DATA BLOCK>
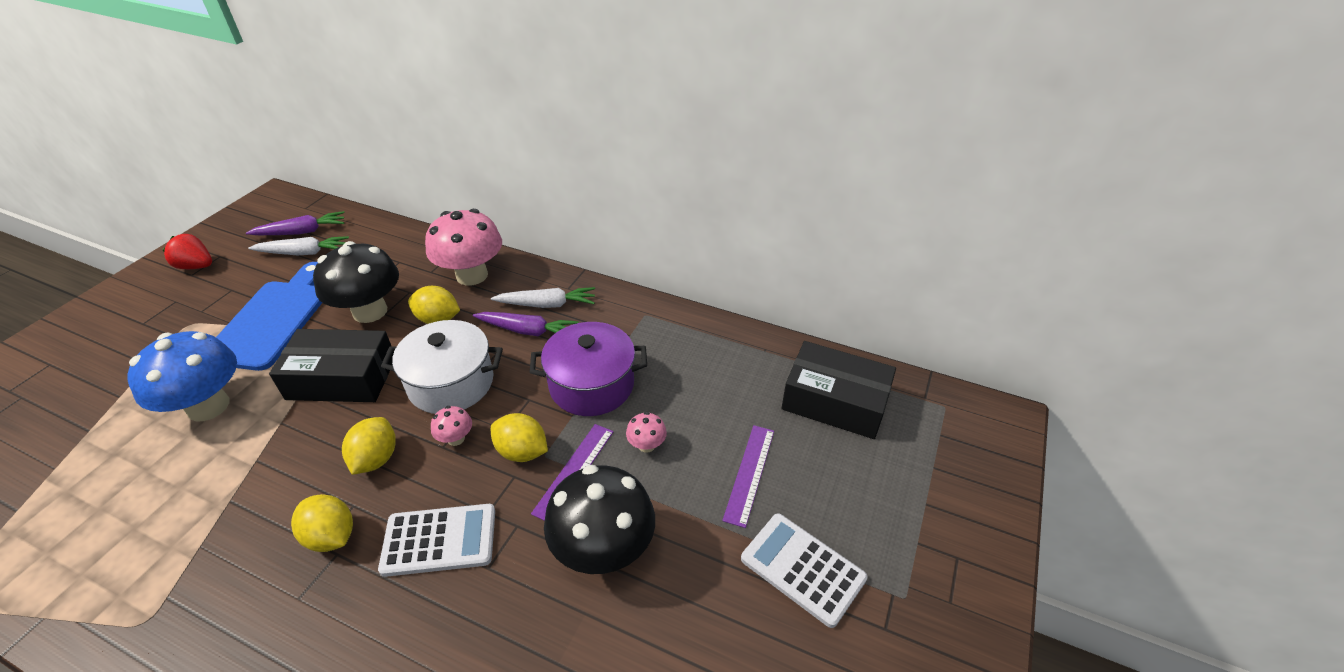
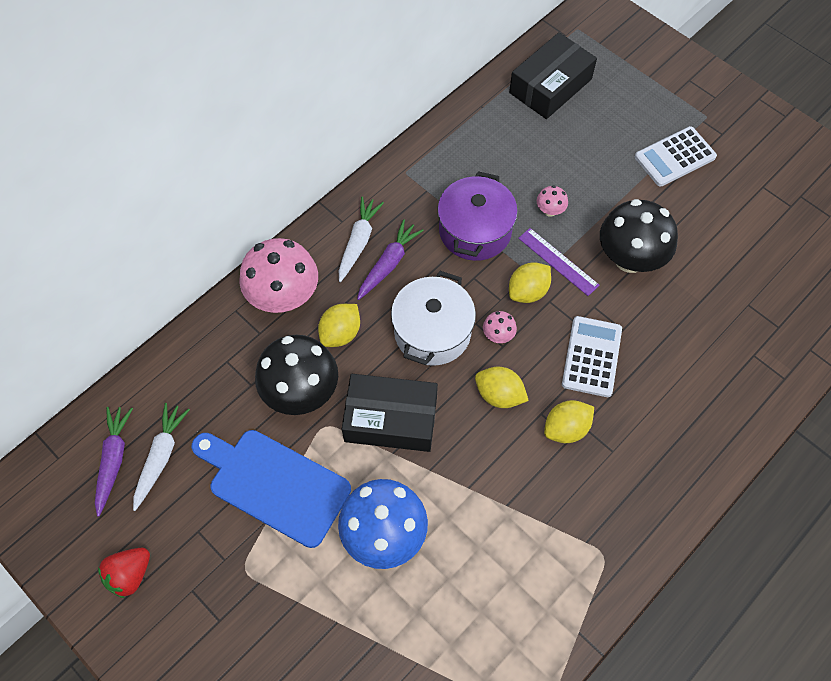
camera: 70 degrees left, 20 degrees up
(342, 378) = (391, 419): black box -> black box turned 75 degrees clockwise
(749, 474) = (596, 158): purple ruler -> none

TASK>
Return, without any change, the lines from the one holding "(342, 378) = (391, 419): black" through the end of the listing, and only those.

EXERCISE ANSWER>
(342, 378) = (391, 419): black box -> black box turned 75 degrees clockwise
(749, 474) = (596, 158): purple ruler -> none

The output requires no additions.